## TASK STATEMENT
Extract verbatim every line from the one containing "mavuful 424 732" to the final line of the records below, inclusive, and exclude all pictures.

## DATASET RECORDS
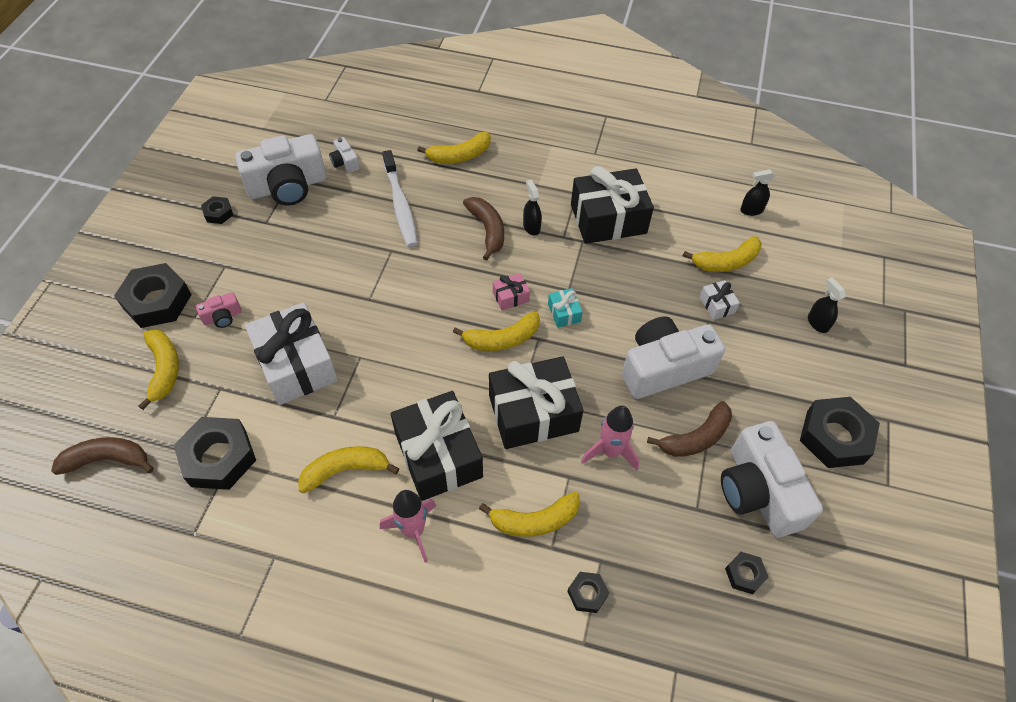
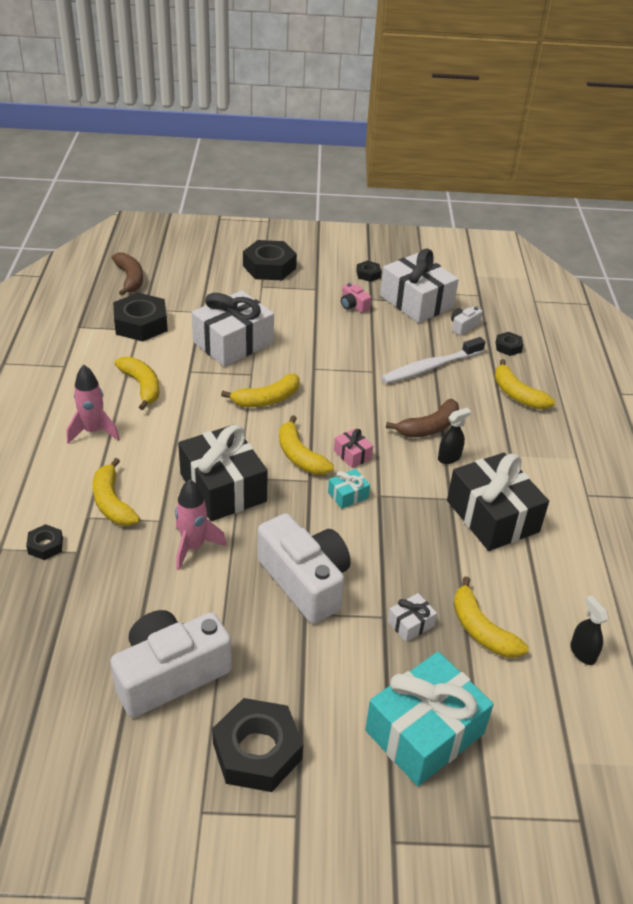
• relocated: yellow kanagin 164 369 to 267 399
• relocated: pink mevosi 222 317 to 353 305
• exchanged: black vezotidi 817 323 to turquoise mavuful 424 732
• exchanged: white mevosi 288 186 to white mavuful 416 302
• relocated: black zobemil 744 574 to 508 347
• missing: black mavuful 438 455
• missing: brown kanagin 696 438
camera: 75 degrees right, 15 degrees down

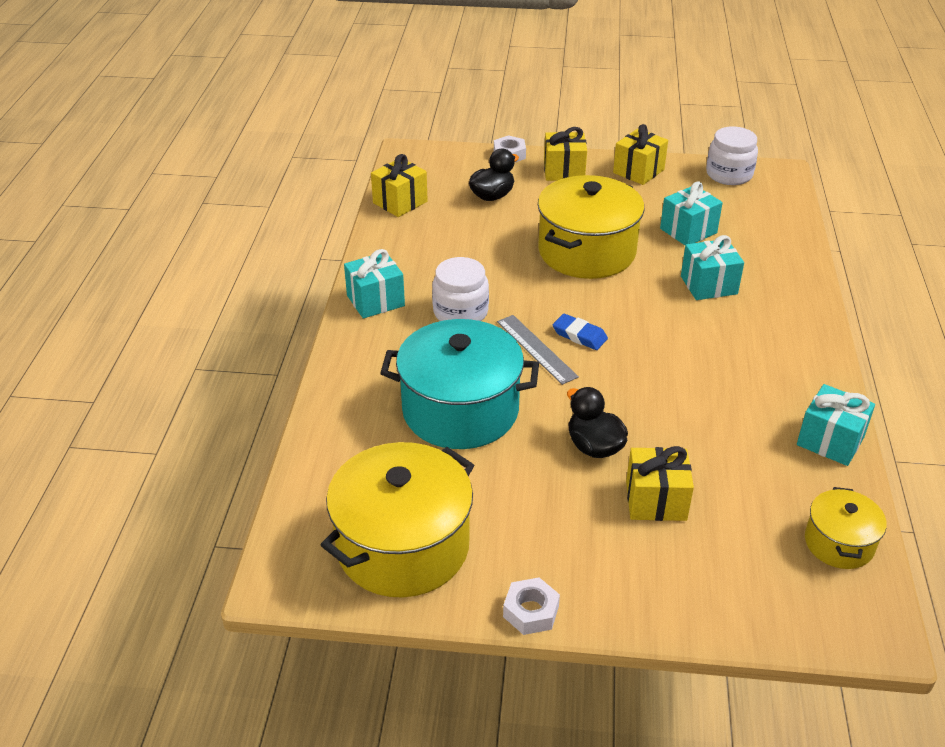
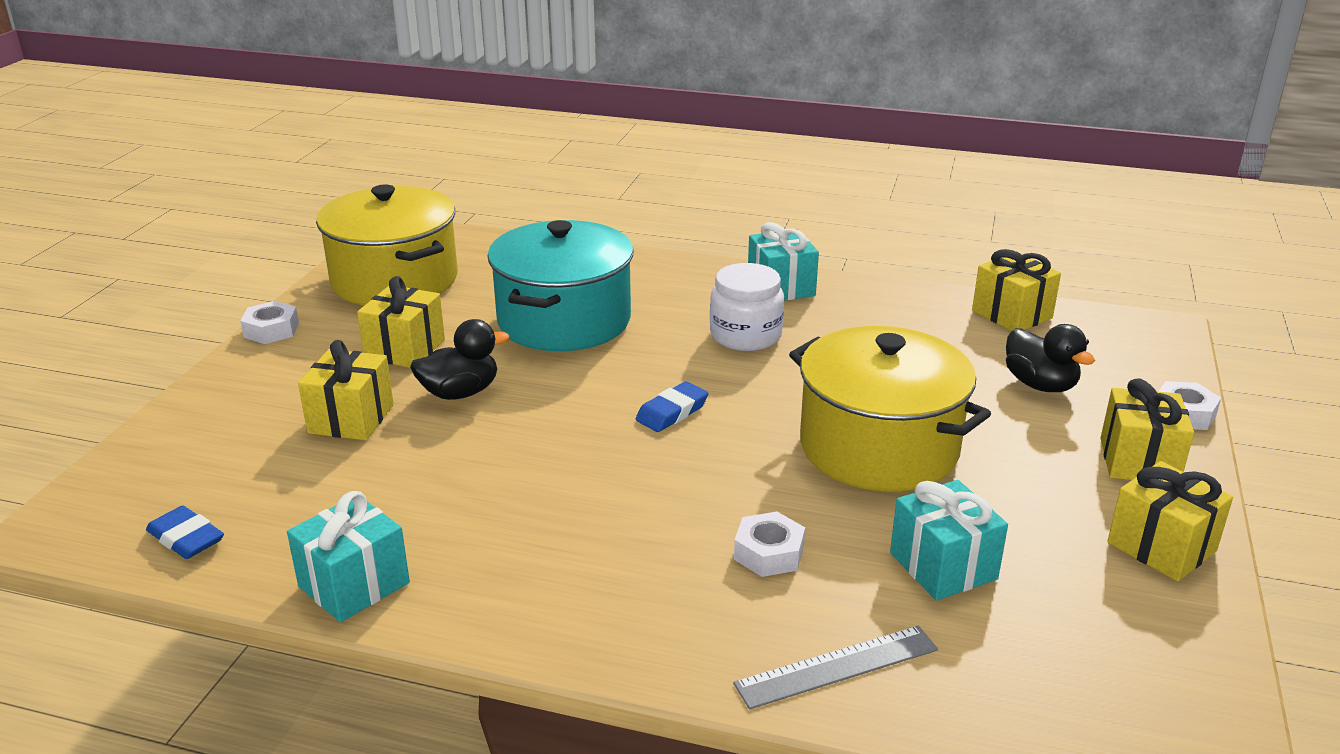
• exchanged:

## WRITTEN SOLUTION
• exchanged: black vezotidi 817 323 to turquoise mavuful 424 732
• exchanged: white mevosi 288 186 to white mavuful 416 302
• relocated: black zobemil 744 574 to 508 347
• missing: black mavuful 438 455
• missing: brown kanagin 696 438
camera: 75 degrees right, 15 degrees down

• exchanged:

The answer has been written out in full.